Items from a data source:
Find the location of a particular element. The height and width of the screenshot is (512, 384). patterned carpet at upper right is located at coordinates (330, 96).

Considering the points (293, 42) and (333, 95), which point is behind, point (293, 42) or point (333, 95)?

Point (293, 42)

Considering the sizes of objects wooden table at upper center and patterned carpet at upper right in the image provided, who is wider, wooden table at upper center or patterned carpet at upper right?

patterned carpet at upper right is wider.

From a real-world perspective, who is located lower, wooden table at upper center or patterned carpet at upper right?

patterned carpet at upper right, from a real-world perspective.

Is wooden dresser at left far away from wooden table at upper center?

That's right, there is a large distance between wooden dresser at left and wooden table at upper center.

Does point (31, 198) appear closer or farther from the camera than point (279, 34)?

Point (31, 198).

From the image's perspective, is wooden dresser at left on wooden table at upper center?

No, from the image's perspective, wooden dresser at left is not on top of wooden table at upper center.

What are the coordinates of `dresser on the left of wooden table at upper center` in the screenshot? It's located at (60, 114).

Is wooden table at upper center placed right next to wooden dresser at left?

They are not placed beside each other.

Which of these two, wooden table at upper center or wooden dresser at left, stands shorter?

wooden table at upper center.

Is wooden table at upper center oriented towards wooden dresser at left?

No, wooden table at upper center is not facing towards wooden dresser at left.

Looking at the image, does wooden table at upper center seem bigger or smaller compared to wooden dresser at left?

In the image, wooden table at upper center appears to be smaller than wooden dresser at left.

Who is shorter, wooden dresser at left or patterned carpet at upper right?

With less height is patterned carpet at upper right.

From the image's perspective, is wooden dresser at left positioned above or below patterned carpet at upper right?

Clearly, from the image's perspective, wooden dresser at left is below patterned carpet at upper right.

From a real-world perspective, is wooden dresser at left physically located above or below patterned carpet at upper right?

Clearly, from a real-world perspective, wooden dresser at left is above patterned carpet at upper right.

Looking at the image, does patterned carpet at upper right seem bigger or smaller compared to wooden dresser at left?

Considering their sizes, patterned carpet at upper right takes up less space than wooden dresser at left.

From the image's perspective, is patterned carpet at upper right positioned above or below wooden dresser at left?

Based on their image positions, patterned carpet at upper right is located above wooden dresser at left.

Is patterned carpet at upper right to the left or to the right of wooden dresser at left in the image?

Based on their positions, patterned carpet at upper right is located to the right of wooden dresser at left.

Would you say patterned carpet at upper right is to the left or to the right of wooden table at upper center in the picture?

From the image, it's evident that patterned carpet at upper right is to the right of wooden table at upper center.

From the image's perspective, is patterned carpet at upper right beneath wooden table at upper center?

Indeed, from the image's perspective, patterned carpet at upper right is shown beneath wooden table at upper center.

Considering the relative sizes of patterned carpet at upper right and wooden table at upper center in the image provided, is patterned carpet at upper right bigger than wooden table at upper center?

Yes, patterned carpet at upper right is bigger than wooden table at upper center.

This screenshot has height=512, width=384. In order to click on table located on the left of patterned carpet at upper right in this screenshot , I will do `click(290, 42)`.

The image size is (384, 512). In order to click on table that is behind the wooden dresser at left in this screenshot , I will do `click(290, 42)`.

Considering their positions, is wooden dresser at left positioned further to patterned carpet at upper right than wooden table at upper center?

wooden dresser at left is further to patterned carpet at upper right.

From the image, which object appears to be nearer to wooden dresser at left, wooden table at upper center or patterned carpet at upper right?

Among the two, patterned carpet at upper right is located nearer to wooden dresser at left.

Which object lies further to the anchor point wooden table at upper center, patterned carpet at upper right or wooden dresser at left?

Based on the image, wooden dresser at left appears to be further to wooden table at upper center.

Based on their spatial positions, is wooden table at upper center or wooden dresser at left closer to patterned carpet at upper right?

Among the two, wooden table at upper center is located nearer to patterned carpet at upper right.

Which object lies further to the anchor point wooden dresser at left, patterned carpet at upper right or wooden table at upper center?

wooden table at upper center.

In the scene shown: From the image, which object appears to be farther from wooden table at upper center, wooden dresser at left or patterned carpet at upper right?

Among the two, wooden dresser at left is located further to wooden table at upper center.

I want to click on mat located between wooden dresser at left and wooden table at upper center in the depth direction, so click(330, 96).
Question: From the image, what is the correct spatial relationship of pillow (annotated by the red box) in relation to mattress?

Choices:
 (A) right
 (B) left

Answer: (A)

### EXERCISE PROMPT:
Render every line of the material above as a numbered list, leaving out the blank lines.

### RESPONSE:
1. Find the location of a particular element. The height and width of the screenshot is (512, 384). patterned carpet at upper right is located at coordinates (330, 96).
2. Considering the points (293, 42) and (333, 95), which point is behind, point (293, 42) or point (333, 95)?
3. Point (293, 42)
4. Considering the sizes of objects wooden table at upper center and patterned carpet at upper right in the image provided, who is wider, wooden table at upper center or patterned carpet at upper right?
5. patterned carpet at upper right is wider.
6. From a real-world perspective, who is located lower, wooden table at upper center or patterned carpet at upper right?
7. patterned carpet at upper right, from a real-world perspective.
8. Is wooden dresser at left far away from wooden table at upper center?
9. That's right, there is a large distance between wooden dresser at left and wooden table at upper center.
10. Does point (31, 198) appear closer or farther from the camera than point (279, 34)?
11. Point (31, 198).
12. From the image's perspective, is wooden dresser at left on wooden table at upper center?
13. No, from the image's perspective, wooden dresser at left is not on top of wooden table at upper center.
14. What are the coordinates of `dresser on the left of wooden table at upper center` in the screenshot? It's located at (60, 114).
15. Is wooden table at upper center placed right next to wooden dresser at left?
16. They are not placed beside each other.
17. Which of these two, wooden table at upper center or wooden dresser at left, stands shorter?
18. wooden table at upper center.
19. Is wooden table at upper center oriented towards wooden dresser at left?
20. No, wooden table at upper center is not facing towards wooden dresser at left.
21. Looking at the image, does wooden table at upper center seem bigger or smaller compared to wooden dresser at left?
22. In the image, wooden table at upper center appears to be smaller than wooden dresser at left.
23. Who is shorter, wooden dresser at left or patterned carpet at upper right?
24. With less height is patterned carpet at upper right.
25. From the image's perspective, is wooden dresser at left positioned above or below patterned carpet at upper right?
26. Clearly, from the image's perspective, wooden dresser at left is below patterned carpet at upper right.
27. From a real-world perspective, is wooden dresser at left physically located above or below patterned carpet at upper right?
28. Clearly, from a real-world perspective, wooden dresser at left is above patterned carpet at upper right.
29. Looking at the image, does patterned carpet at upper right seem bigger or smaller compared to wooden dresser at left?
30. Considering their sizes, patterned carpet at upper right takes up less space than wooden dresser at left.
31. From the image's perspective, is patterned carpet at upper right positioned above or below wooden dresser at left?
32. Based on their image positions, patterned carpet at upper right is located above wooden dresser at left.
33. Is patterned carpet at upper right to the left or to the right of wooden dresser at left in the image?
34. Based on their positions, patterned carpet at upper right is located to the right of wooden dresser at left.
35. Would you say patterned carpet at upper right is to the left or to the right of wooden table at upper center in the picture?
36. From the image, it's evident that patterned carpet at upper right is to the right of wooden table at upper center.
37. From the image's perspective, is patterned carpet at upper right beneath wooden table at upper center?
38. Indeed, from the image's perspective, patterned carpet at upper right is shown beneath wooden table at upper center.
39. Considering the relative sizes of patterned carpet at upper right and wooden table at upper center in the image provided, is patterned carpet at upper right bigger than wooden table at upper center?
40. Yes, patterned carpet at upper right is bigger than wooden table at upper center.
41. This screenshot has height=512, width=384. In order to click on table located on the left of patterned carpet at upper right in this screenshot , I will do `click(290, 42)`.
42. The image size is (384, 512). In order to click on table that is behind the wooden dresser at left in this screenshot , I will do `click(290, 42)`.
43. Considering their positions, is wooden dresser at left positioned further to patterned carpet at upper right than wooden table at upper center?
44. wooden dresser at left is further to patterned carpet at upper right.
45. From the image, which object appears to be nearer to wooden dresser at left, wooden table at upper center or patterned carpet at upper right?
46. Among the two, patterned carpet at upper right is located nearer to wooden dresser at left.
47. Which object lies further to the anchor point wooden table at upper center, patterned carpet at upper right or wooden dresser at left?
48. Based on the image, wooden dresser at left appears to be further to wooden table at upper center.
49. Based on their spatial positions, is wooden table at upper center or wooden dresser at left closer to patterned carpet at upper right?
50. Among the two, wooden table at upper center is located nearer to patterned carpet at upper right.
51. Which object lies further to the anchor point wooden dresser at left, patterned carpet at upper right or wooden table at upper center?
52. wooden table at upper center.
53. In the scene shown: From the image, which object appears to be farther from wooden table at upper center, wooden dresser at left or patterned carpet at upper right?
54. Among the two, wooden dresser at left is located further to wooden table at upper center.
55. I want to click on mat located between wooden dresser at left and wooden table at upper center in the depth direction, so click(330, 96).
56. Question: From the image, what is the correct spatial relationship of pillow (annotated by the red box) in relation to mattress?
57. Choices:
58.  (A) right
59.  (B) left
60. Answer: (A)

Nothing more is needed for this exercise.